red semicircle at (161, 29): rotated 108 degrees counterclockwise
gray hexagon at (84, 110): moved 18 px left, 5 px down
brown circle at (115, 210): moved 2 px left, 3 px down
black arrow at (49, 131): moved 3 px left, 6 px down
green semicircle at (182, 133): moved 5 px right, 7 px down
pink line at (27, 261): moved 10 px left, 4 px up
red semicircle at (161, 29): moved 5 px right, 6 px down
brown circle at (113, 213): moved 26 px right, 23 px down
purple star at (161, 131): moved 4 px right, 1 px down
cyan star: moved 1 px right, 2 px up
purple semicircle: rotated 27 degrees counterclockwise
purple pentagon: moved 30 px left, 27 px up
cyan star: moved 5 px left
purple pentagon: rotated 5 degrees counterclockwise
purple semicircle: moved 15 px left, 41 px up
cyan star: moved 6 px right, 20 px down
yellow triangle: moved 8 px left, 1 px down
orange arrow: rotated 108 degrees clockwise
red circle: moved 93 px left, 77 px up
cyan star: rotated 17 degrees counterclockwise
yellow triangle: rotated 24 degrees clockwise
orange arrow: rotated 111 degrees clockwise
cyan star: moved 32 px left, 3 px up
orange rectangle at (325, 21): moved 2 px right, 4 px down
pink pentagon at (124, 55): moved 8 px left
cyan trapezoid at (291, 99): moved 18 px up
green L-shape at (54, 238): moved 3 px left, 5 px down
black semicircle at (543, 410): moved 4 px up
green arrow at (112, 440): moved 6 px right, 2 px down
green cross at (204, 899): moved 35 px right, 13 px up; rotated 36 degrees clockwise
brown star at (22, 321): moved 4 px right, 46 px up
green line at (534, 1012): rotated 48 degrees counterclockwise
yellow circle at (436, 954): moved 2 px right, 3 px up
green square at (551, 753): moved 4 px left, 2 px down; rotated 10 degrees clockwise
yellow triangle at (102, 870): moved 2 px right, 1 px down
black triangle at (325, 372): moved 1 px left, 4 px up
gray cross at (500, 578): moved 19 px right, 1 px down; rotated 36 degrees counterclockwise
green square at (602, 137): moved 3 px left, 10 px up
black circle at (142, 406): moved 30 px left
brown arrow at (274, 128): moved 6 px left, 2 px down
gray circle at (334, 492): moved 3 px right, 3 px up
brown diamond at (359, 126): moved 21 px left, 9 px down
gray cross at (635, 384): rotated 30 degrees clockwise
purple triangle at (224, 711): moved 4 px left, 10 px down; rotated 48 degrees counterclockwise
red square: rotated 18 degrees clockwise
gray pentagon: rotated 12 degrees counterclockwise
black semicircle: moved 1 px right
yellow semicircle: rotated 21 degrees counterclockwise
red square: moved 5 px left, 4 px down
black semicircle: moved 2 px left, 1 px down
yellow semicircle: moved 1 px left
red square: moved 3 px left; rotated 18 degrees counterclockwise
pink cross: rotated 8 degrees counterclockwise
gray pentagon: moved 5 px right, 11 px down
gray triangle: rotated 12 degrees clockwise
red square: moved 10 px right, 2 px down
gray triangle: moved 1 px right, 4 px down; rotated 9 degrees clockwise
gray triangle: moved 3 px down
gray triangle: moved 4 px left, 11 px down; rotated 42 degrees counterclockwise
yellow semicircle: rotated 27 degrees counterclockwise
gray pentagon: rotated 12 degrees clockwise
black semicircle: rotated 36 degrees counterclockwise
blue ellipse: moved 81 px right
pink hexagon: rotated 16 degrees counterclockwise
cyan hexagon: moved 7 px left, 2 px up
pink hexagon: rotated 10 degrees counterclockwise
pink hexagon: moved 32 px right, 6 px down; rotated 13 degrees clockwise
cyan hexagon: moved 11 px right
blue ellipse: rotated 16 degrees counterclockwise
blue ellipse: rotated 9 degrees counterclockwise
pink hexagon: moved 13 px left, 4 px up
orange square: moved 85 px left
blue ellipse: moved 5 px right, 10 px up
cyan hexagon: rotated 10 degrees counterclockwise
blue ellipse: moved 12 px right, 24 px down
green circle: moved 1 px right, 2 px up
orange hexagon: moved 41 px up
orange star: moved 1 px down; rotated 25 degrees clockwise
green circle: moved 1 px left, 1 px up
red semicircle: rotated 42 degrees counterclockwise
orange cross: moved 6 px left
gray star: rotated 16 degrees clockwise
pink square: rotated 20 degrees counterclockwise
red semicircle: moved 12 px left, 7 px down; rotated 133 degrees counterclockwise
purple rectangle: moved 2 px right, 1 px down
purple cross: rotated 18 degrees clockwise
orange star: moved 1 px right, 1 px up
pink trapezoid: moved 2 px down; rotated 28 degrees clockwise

..............................

### [What to do]
Rewrite all the entries above, substituting "anticlockwise" for every occurrence of "counterclockwise" and leaving everything else as it is.

### [Task response]
red semicircle at (161, 29): rotated 108 degrees anticlockwise
gray hexagon at (84, 110): moved 18 px left, 5 px down
brown circle at (115, 210): moved 2 px left, 3 px down
black arrow at (49, 131): moved 3 px left, 6 px down
green semicircle at (182, 133): moved 5 px right, 7 px down
pink line at (27, 261): moved 10 px left, 4 px up
red semicircle at (161, 29): moved 5 px right, 6 px down
brown circle at (113, 213): moved 26 px right, 23 px down
purple star at (161, 131): moved 4 px right, 1 px down
cyan star: moved 1 px right, 2 px up
purple semicircle: rotated 27 degrees anticlockwise
purple pentagon: moved 30 px left, 27 px up
cyan star: moved 5 px left
purple pentagon: rotated 5 degrees anticlockwise
purple semicircle: moved 15 px left, 41 px up
cyan star: moved 6 px right, 20 px down
yellow triangle: moved 8 px left, 1 px down
orange arrow: rotated 108 degrees clockwise
red circle: moved 93 px left, 77 px up
cyan star: rotated 17 degrees anticlockwise
yellow triangle: rotated 24 degrees clockwise
orange arrow: rotated 111 degrees clockwise
cyan star: moved 32 px left, 3 px up
orange rectangle at (325, 21): moved 2 px right, 4 px down
pink pentagon at (124, 55): moved 8 px left
cyan trapezoid at (291, 99): moved 18 px up
green L-shape at (54, 238): moved 3 px left, 5 px down
black semicircle at (543, 410): moved 4 px up
green arrow at (112, 440): moved 6 px right, 2 px down
green cross at (204, 899): moved 35 px right, 13 px up; rotated 36 degrees clockwise
brown star at (22, 321): moved 4 px right, 46 px up
green line at (534, 1012): rotated 48 degrees anticlockwise
yellow circle at (436, 954): moved 2 px right, 3 px up
green square at (551, 753): moved 4 px left, 2 px down; rotated 10 degrees clockwise
yellow triangle at (102, 870): moved 2 px right, 1 px down
black triangle at (325, 372): moved 1 px left, 4 px up
gray cross at (500, 578): moved 19 px right, 1 px down; rotated 36 degrees anticlockwise
green square at (602, 137): moved 3 px left, 10 px up
black circle at (142, 406): moved 30 px left
brown arrow at (274, 128): moved 6 px left, 2 px down
gray circle at (334, 492): moved 3 px right, 3 px up
brown diamond at (359, 126): moved 21 px left, 9 px down
gray cross at (635, 384): rotated 30 degrees clockwise
purple triangle at (224, 711): moved 4 px left, 10 px down; rotated 48 degrees anticlockwise
red square: rotated 18 degrees clockwise
gray pentagon: rotated 12 degrees anticlockwise
black semicircle: moved 1 px right
yellow semicircle: rotated 21 degrees anticlockwise
red square: moved 5 px left, 4 px down
black semicircle: moved 2 px left, 1 px down
yellow semicircle: moved 1 px left
red square: moved 3 px left; rotated 18 degrees anticlockwise
pink cross: rotated 8 degrees anticlockwise
gray pentagon: moved 5 px right, 11 px down
gray triangle: rotated 12 degrees clockwise
red square: moved 10 px right, 2 px down
gray triangle: moved 1 px right, 4 px down; rotated 9 degrees clockwise
gray triangle: moved 3 px down
gray triangle: moved 4 px left, 11 px down; rotated 42 degrees anticlockwise
yellow semicircle: rotated 27 degrees anticlockwise
gray pentagon: rotated 12 degrees clockwise
black semicircle: rotated 36 degrees anticlockwise
blue ellipse: moved 81 px right
pink hexagon: rotated 16 degrees anticlockwise
cyan hexagon: moved 7 px left, 2 px up
pink hexagon: rotated 10 degrees anticlockwise
pink hexagon: moved 32 px right, 6 px down; rotated 13 degrees clockwise
cyan hexagon: moved 11 px right
blue ellipse: rotated 16 degrees anticlockwise
blue ellipse: rotated 9 degrees anticlockwise
pink hexagon: moved 13 px left, 4 px up
orange square: moved 85 px left
blue ellipse: moved 5 px right, 10 px up
cyan hexagon: rotated 10 degrees anticlockwise
blue ellipse: moved 12 px right, 24 px down
green circle: moved 1 px right, 2 px up
orange hexagon: moved 41 px up
orange star: moved 1 px down; rotated 25 degrees clockwise
green circle: moved 1 px left, 1 px up
red semicircle: rotated 42 degrees anticlockwise
orange cross: moved 6 px left
gray star: rotated 16 degrees clockwise
pink square: rotated 20 degrees anticlockwise
red semicircle: moved 12 px left, 7 px down; rotated 133 degrees anticlockwise
purple rectangle: moved 2 px right, 1 px down
purple cross: rotated 18 degrees clockwise
orange star: moved 1 px right, 1 px up
pink trapezoid: moved 2 px down; rotated 28 degrees clockwise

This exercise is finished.